WHAT YOU ARE ASKED TO DO =>
Set the listing down unchanged, minus every embedded image.

■ ■ ■ ■ ■

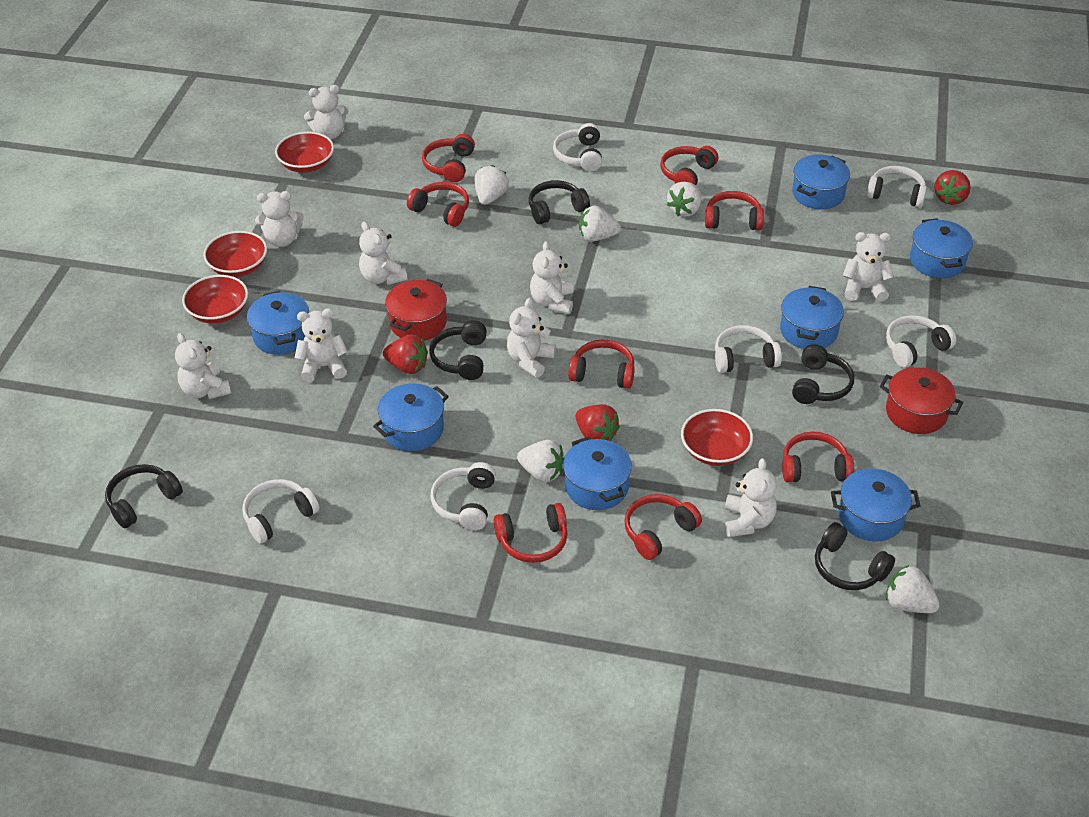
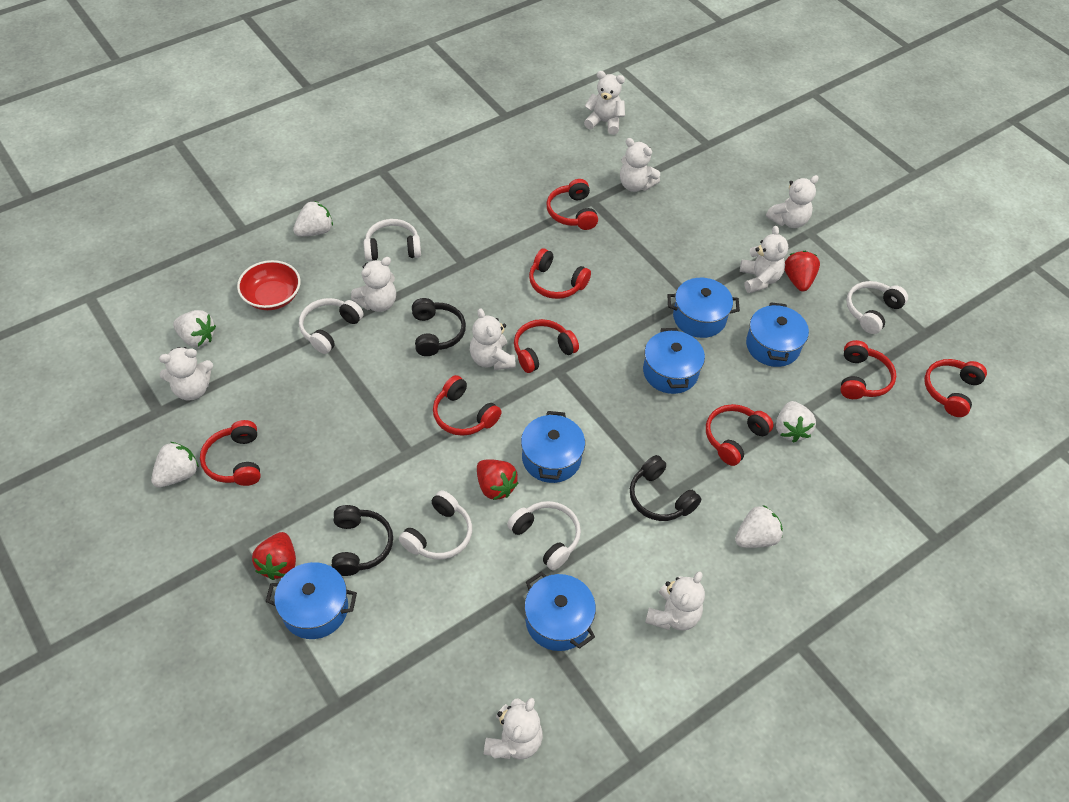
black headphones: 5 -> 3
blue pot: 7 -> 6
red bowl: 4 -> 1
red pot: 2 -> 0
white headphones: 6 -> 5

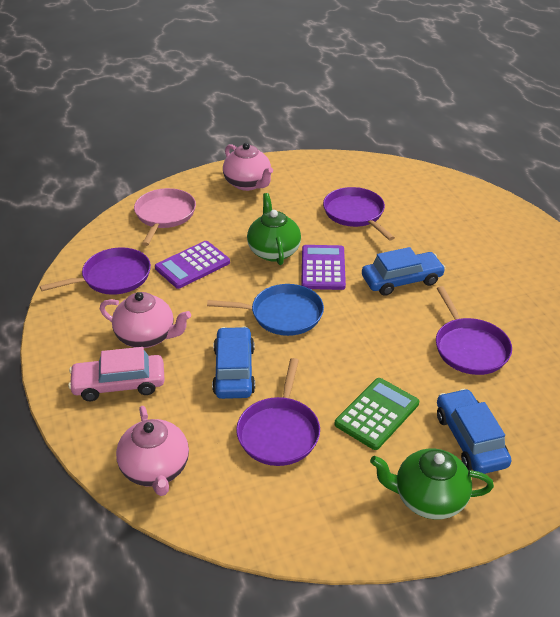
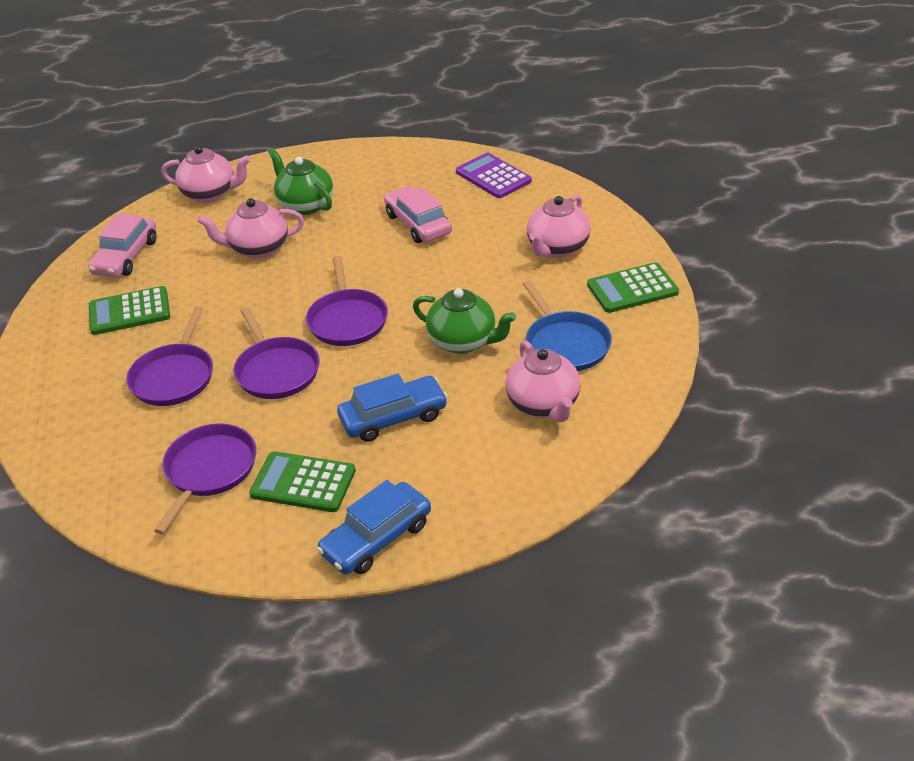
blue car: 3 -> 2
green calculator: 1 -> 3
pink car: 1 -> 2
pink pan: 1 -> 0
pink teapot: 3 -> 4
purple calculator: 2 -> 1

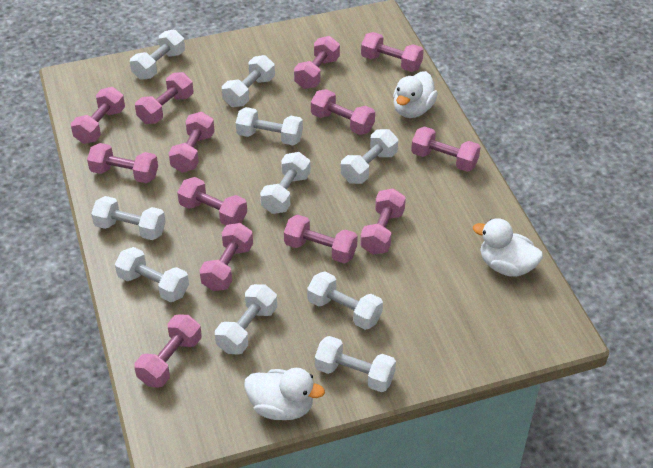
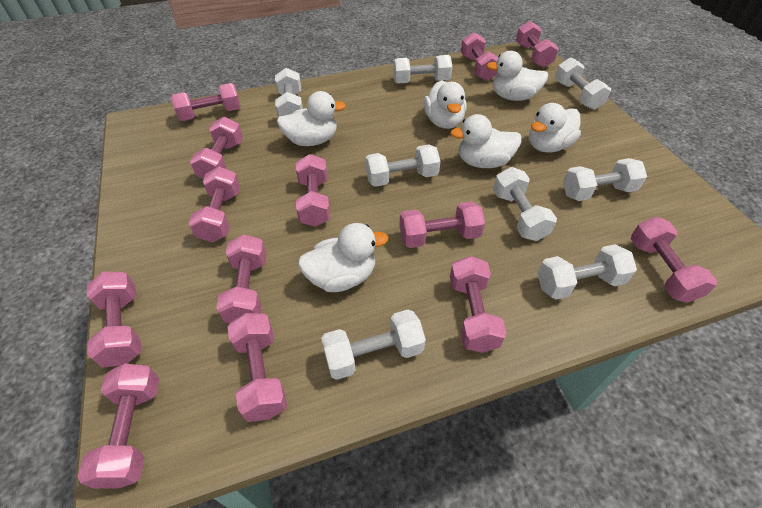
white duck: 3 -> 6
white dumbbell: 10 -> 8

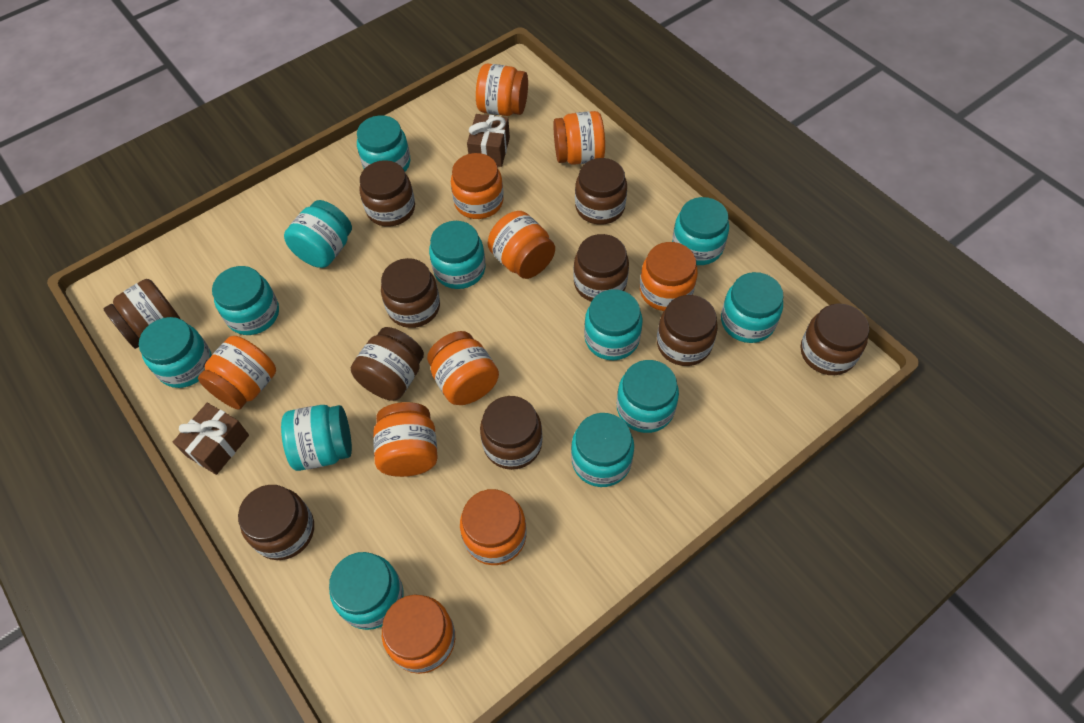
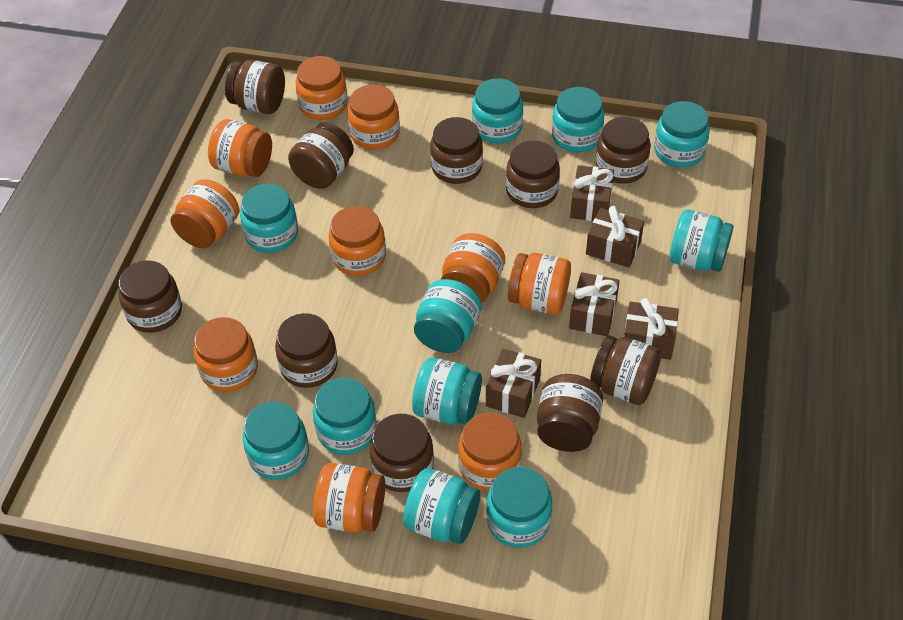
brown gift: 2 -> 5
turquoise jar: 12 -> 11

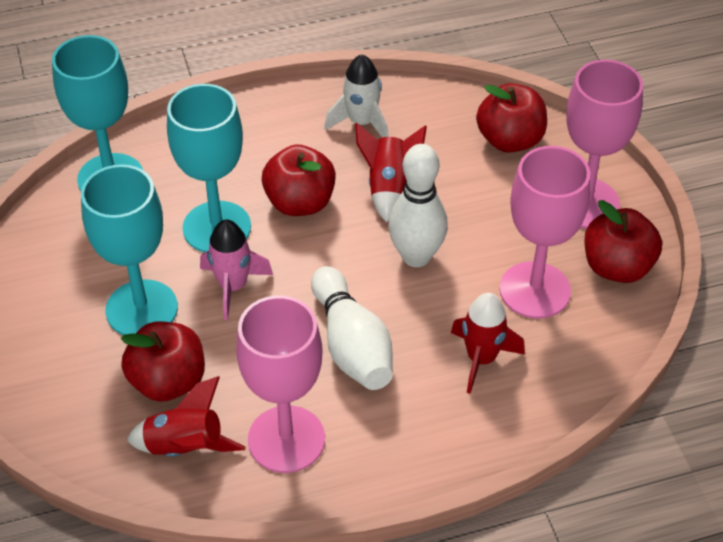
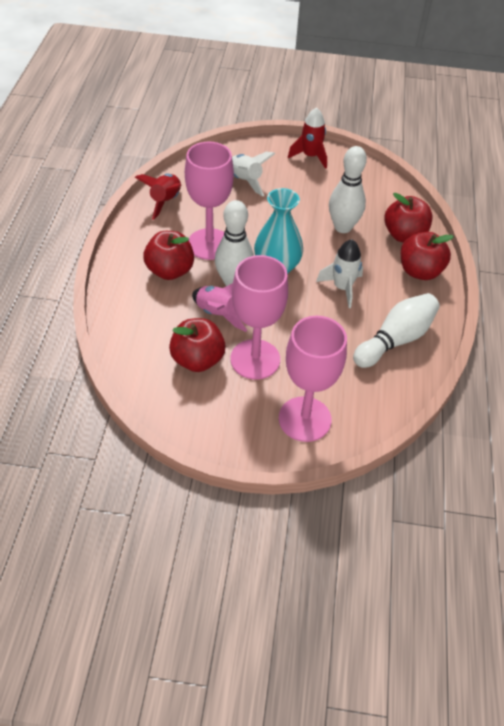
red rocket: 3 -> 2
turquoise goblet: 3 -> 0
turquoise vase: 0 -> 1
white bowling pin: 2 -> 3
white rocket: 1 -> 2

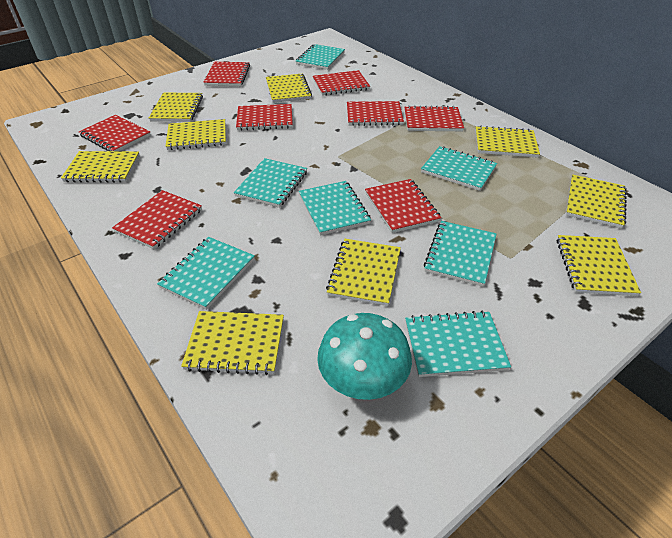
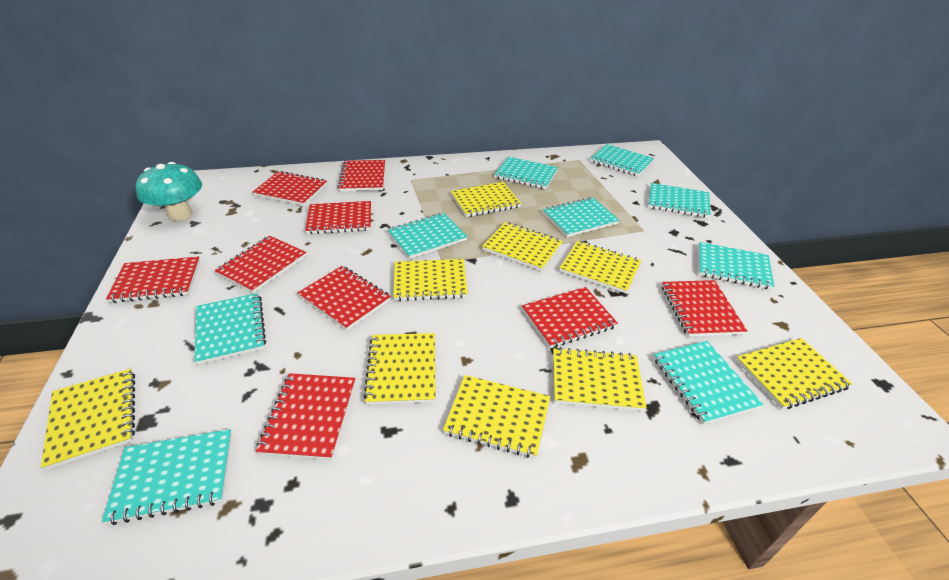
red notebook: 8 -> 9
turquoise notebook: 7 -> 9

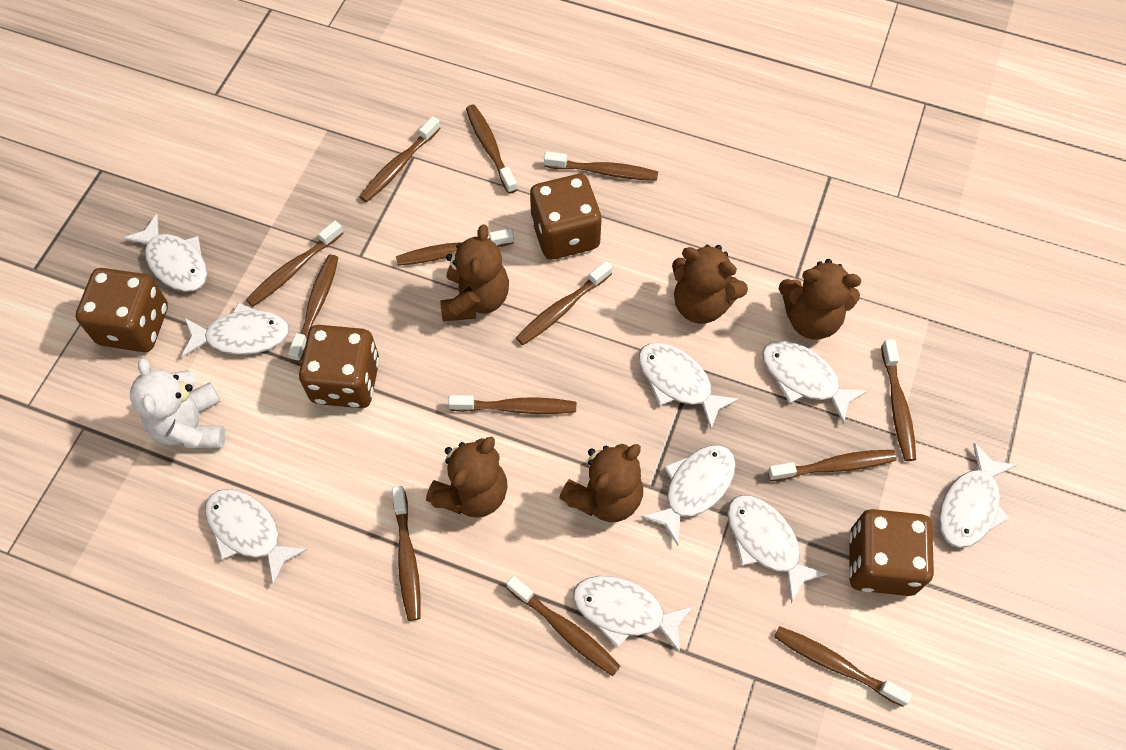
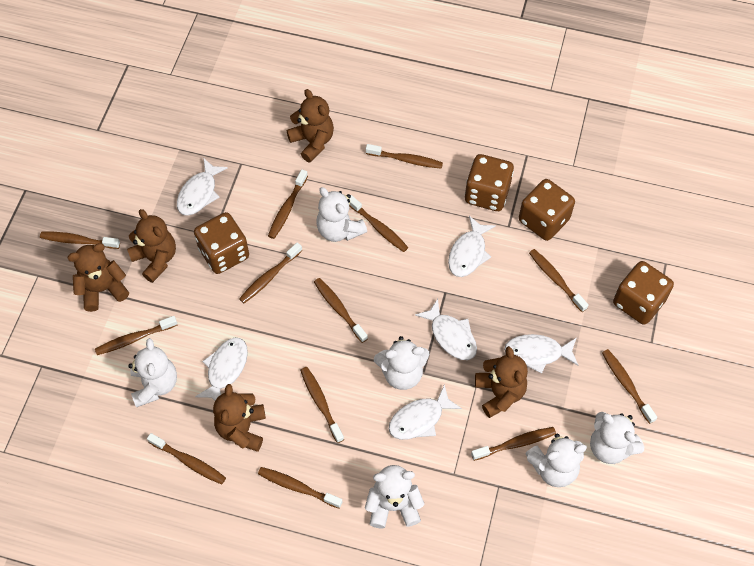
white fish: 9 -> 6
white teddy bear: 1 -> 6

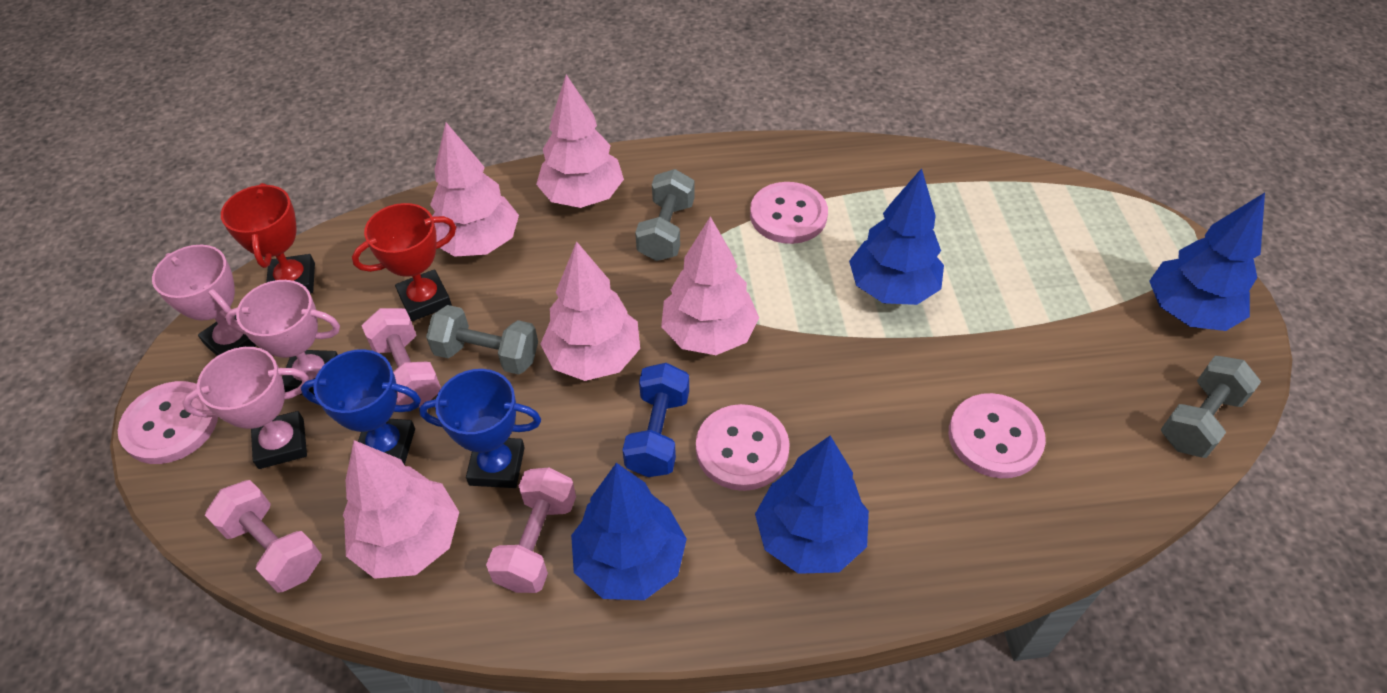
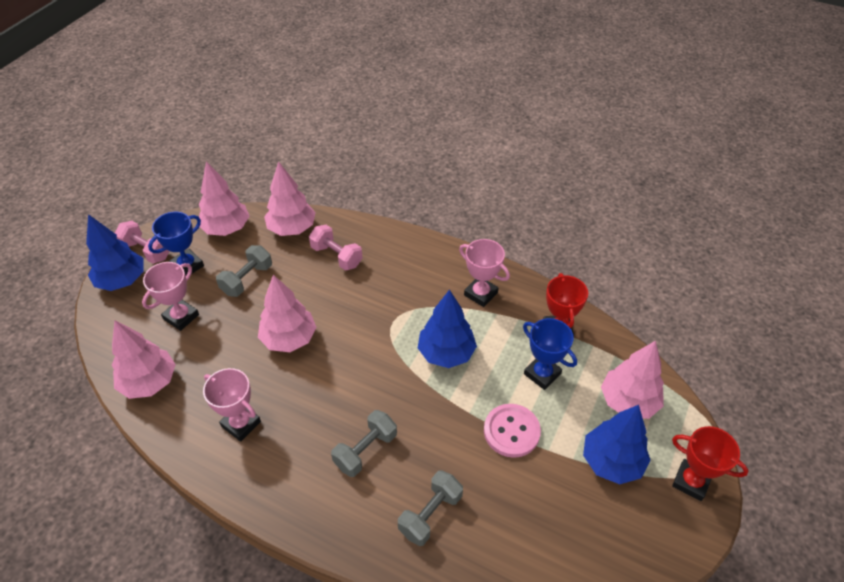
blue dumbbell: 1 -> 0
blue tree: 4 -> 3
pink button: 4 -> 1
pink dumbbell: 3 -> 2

■ ■ ■ ■ ■

FINISHED TASK =>
black headphones: 5 -> 3
blue pot: 7 -> 6
red bowl: 4 -> 1
red pot: 2 -> 0
white headphones: 6 -> 5

blue car: 3 -> 2
green calculator: 1 -> 3
pink car: 1 -> 2
pink pan: 1 -> 0
pink teapot: 3 -> 4
purple calculator: 2 -> 1

white duck: 3 -> 6
white dumbbell: 10 -> 8

brown gift: 2 -> 5
turquoise jar: 12 -> 11

red rocket: 3 -> 2
turquoise goblet: 3 -> 0
turquoise vase: 0 -> 1
white bowling pin: 2 -> 3
white rocket: 1 -> 2

red notebook: 8 -> 9
turquoise notebook: 7 -> 9

white fish: 9 -> 6
white teddy bear: 1 -> 6

blue dumbbell: 1 -> 0
blue tree: 4 -> 3
pink button: 4 -> 1
pink dumbbell: 3 -> 2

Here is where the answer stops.